## TASK BRIEF
Repeat every entry exactly. Do not include the pictures.

## DATASET ENTRIES

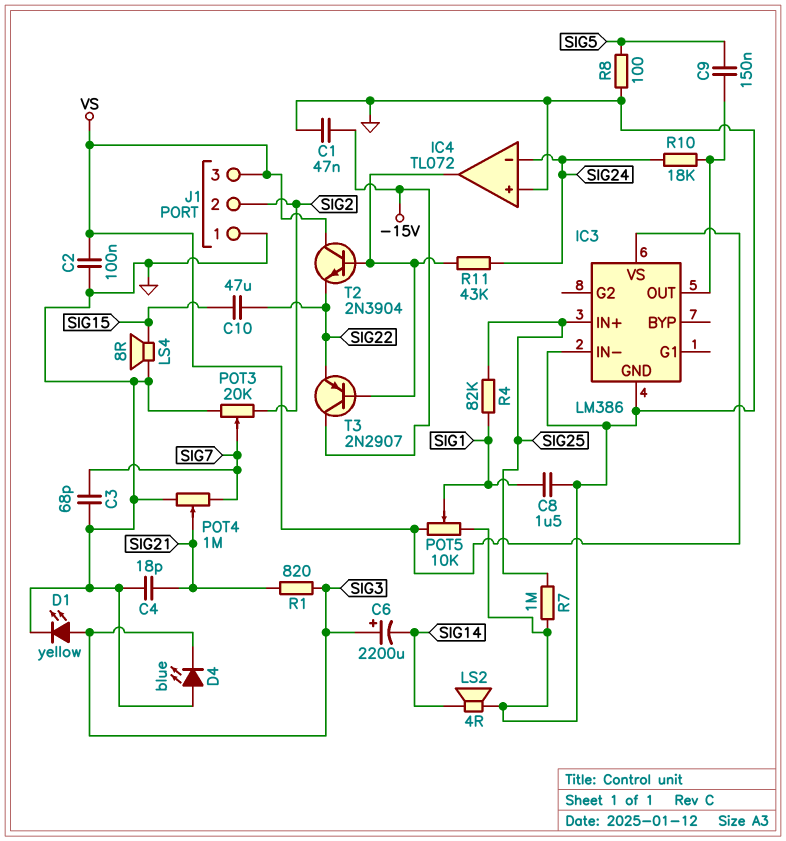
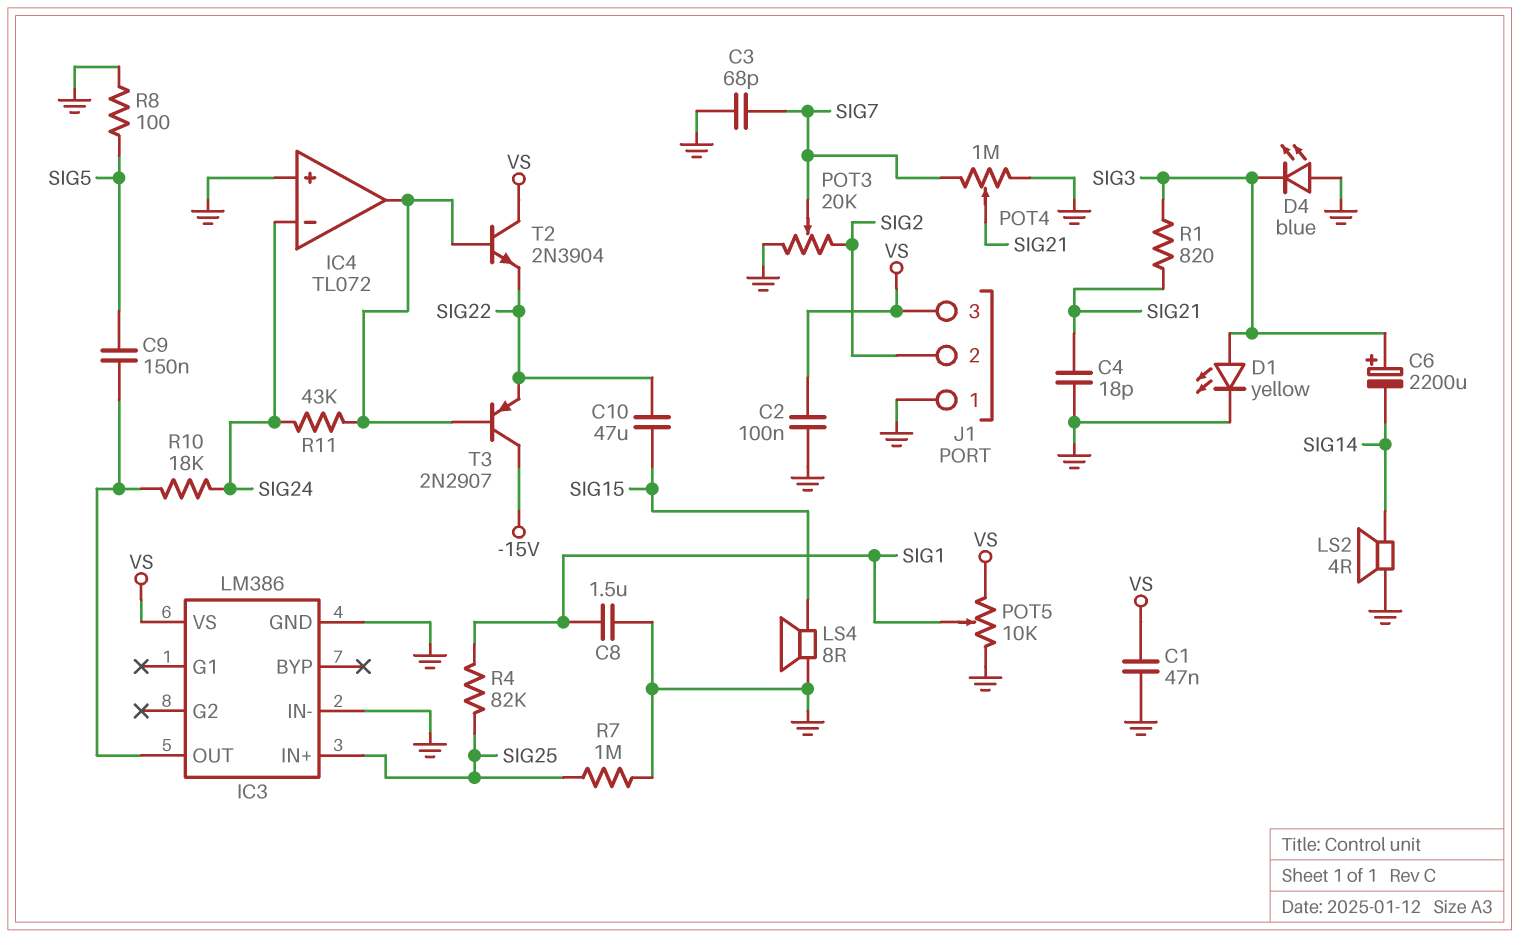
C1: 47nF (-15V, GND) -> 47nF (GND, VS)

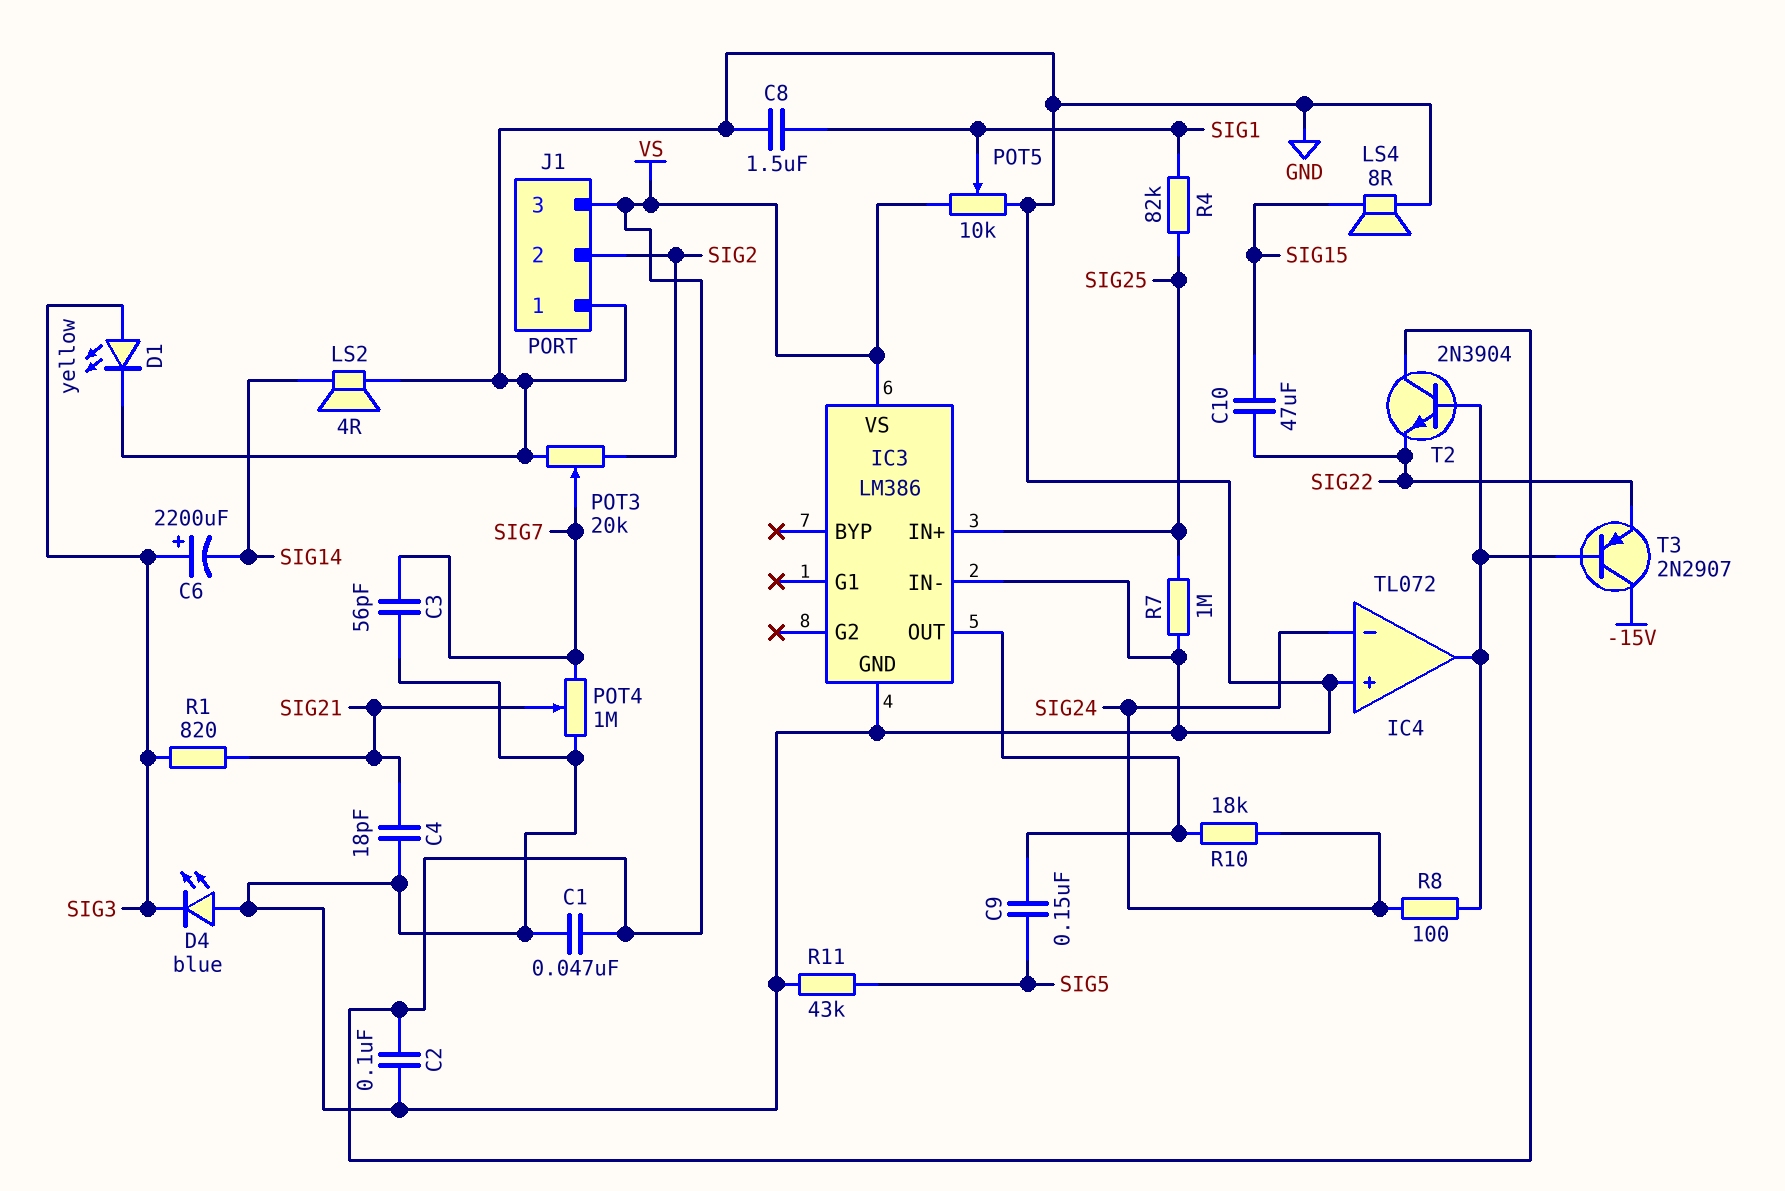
C3: 68pF (GND, SIG7) -> 56pF (GND, SIG7)
R8: 100 (GND, SIG5) -> 100 (IC4/out, SIG24)
R11: 43k (IC4/out, SIG24) -> 43k (GND, SIG5)

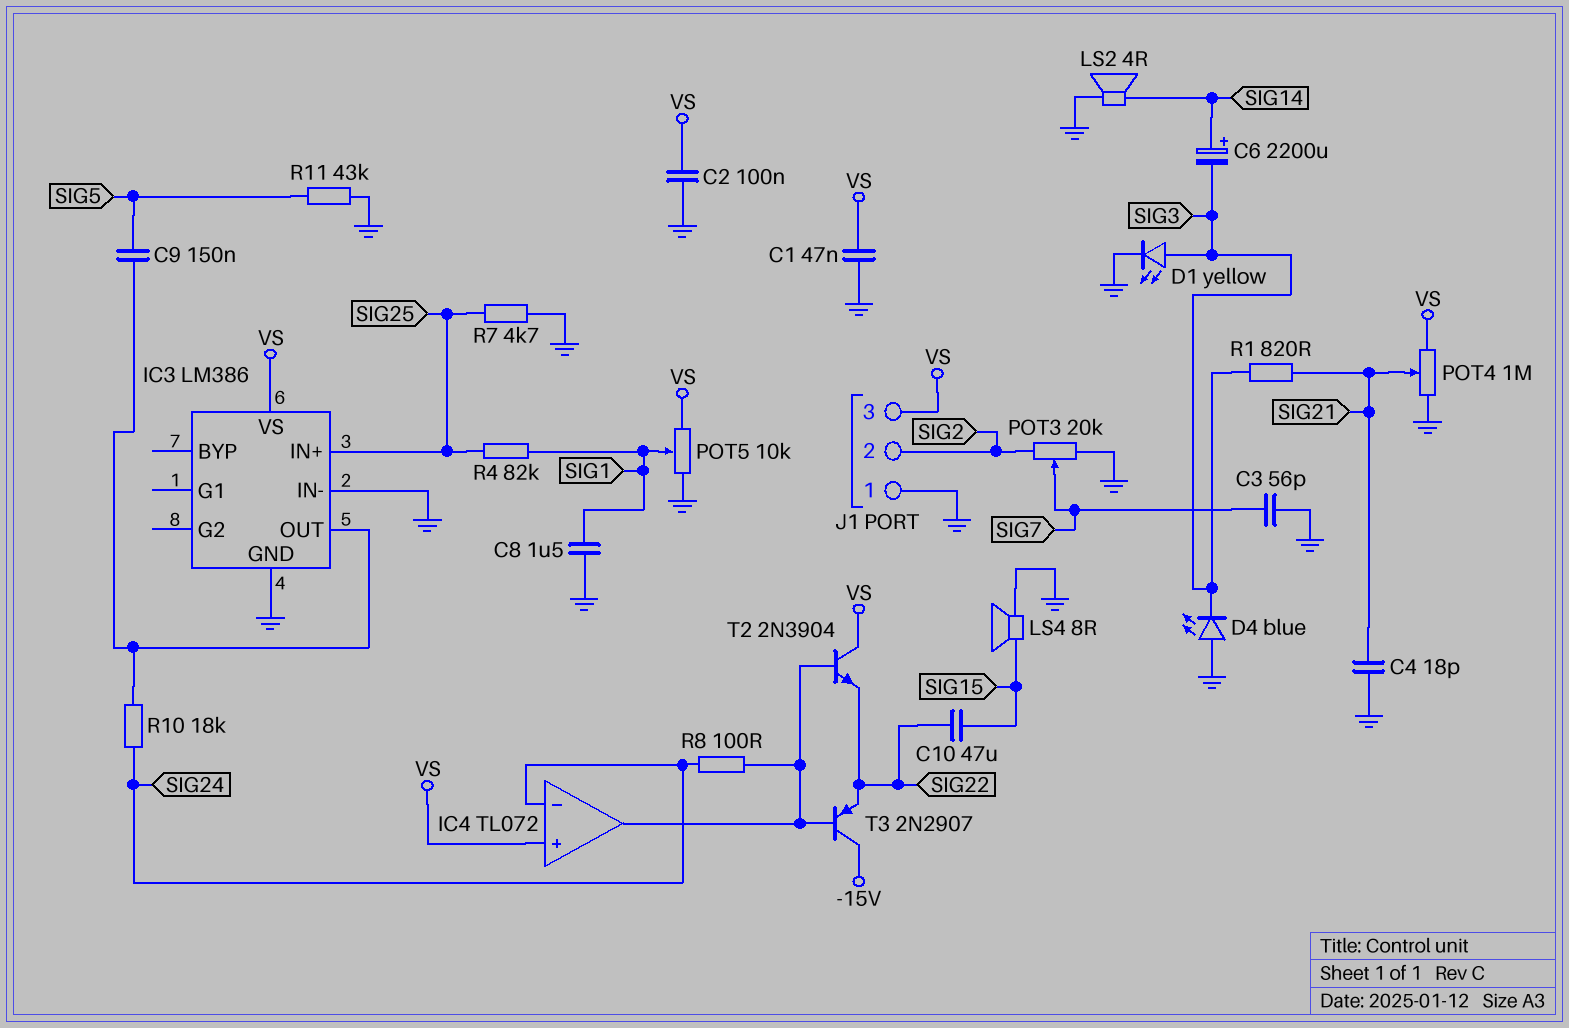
C6: 2200uF (plus SIG3, minus SIG14) -> 2200uF (plus SIG14, minus SIG3)
IC4 pin in+: GND -> VS
POT4: 1M (GND, SIG7, wiper SIG21) -> 1M (GND, VS, wiper SIG21)
R7: 1M (GND, SIG25) -> 4.7k (GND, SIG25)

## RESPONSE TO THE TASK
C1: 47nF (-15V, GND) -> 47nF (GND, VS)

C3: 68pF (GND, SIG7) -> 56pF (GND, SIG7)
R8: 100 (GND, SIG5) -> 100 (IC4/out, SIG24)
R11: 43k (IC4/out, SIG24) -> 43k (GND, SIG5)

C6: 2200uF (plus SIG3, minus SIG14) -> 2200uF (plus SIG14, minus SIG3)
IC4 pin in+: GND -> VS
POT4: 1M (GND, SIG7, wiper SIG21) -> 1M (GND, VS, wiper SIG21)
R7: 1M (GND, SIG25) -> 4.7k (GND, SIG25)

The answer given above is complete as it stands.